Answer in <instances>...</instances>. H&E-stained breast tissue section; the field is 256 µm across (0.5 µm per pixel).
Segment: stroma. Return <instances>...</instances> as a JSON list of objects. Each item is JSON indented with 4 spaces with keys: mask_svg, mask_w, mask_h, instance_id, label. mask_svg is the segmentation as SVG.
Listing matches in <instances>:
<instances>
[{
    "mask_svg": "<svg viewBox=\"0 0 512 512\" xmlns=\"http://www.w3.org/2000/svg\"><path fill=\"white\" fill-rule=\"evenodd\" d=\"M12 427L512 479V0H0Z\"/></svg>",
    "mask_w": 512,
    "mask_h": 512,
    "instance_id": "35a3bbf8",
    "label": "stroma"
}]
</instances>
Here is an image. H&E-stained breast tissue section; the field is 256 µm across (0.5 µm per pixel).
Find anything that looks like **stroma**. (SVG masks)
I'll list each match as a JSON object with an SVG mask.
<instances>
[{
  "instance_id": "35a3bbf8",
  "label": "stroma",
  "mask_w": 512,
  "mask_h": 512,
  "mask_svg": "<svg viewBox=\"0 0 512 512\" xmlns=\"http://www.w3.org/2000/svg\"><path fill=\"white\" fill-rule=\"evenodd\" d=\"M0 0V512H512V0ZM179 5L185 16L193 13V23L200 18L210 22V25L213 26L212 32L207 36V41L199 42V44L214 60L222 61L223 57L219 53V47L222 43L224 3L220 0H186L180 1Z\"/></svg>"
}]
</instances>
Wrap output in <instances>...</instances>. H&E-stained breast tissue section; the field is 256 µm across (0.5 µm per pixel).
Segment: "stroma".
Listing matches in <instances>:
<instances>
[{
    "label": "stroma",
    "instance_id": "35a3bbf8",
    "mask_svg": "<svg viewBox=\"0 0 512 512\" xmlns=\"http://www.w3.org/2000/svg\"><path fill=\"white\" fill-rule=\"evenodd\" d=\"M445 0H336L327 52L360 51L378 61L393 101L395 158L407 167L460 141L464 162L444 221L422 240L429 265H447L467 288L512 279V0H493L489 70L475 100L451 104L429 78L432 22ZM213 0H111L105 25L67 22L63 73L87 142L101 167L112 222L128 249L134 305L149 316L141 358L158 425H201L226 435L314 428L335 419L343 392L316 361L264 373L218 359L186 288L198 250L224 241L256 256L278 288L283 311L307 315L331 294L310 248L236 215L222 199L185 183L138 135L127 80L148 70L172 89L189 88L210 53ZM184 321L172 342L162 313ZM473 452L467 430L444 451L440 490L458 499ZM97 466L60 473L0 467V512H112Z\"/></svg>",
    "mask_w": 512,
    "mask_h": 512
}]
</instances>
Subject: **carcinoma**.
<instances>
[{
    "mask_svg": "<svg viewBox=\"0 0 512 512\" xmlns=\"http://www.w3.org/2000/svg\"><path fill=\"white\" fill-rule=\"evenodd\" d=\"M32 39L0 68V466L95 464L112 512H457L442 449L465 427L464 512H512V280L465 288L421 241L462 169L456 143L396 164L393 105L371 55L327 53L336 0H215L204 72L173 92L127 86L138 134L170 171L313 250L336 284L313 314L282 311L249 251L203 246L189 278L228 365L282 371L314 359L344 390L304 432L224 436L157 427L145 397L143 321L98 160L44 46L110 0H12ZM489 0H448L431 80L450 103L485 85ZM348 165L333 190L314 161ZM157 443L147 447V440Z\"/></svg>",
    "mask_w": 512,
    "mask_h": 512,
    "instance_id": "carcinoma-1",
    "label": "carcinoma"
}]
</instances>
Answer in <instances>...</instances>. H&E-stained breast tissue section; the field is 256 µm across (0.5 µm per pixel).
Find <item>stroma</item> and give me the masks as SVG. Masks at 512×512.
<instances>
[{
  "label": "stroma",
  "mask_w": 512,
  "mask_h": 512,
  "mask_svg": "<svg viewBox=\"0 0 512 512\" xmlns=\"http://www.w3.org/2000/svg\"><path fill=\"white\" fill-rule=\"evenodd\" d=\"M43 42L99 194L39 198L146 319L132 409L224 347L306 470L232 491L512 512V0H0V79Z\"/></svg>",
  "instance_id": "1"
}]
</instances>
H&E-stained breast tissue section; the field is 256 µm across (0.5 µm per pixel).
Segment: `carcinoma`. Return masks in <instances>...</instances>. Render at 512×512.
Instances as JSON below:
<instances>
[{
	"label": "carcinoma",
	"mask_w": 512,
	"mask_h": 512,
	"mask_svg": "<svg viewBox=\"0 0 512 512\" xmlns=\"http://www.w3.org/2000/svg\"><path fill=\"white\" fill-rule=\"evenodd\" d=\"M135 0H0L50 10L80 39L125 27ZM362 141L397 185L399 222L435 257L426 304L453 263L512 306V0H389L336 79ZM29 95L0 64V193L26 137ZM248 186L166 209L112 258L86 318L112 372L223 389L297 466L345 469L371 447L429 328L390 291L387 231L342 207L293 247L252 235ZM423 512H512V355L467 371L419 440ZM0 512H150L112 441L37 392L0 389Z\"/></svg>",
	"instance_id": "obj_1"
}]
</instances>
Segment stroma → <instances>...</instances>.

▶ _TASK GOAL_:
Print from the first line through the line that contains "Here is an image.", please, including both, and leave out every line outside that stretch.

▶ _THE OUTPUT_:
Answer in <instances>...</instances>. H&E-stained breast tissue section; the field is 256 µm across (0.5 µm per pixel).
Segment: stroma. Return <instances>...</instances> as a JSON list of objects. Each item is JSON indented with 4 spaces with keys: mask_svg, mask_w, mask_h, instance_id, label. mask_svg is the segmentation as SVG.
Listing matches in <instances>:
<instances>
[{
    "mask_svg": "<svg viewBox=\"0 0 512 512\" xmlns=\"http://www.w3.org/2000/svg\"><path fill=\"white\" fill-rule=\"evenodd\" d=\"M12 427L512 479V0H0Z\"/></svg>",
    "mask_w": 512,
    "mask_h": 512,
    "instance_id": "35a3bbf8",
    "label": "stroma"
}]
</instances>
Here is an image. H&E-stained breast tissue section; the field is 256 µm across (0.5 µm per pixel).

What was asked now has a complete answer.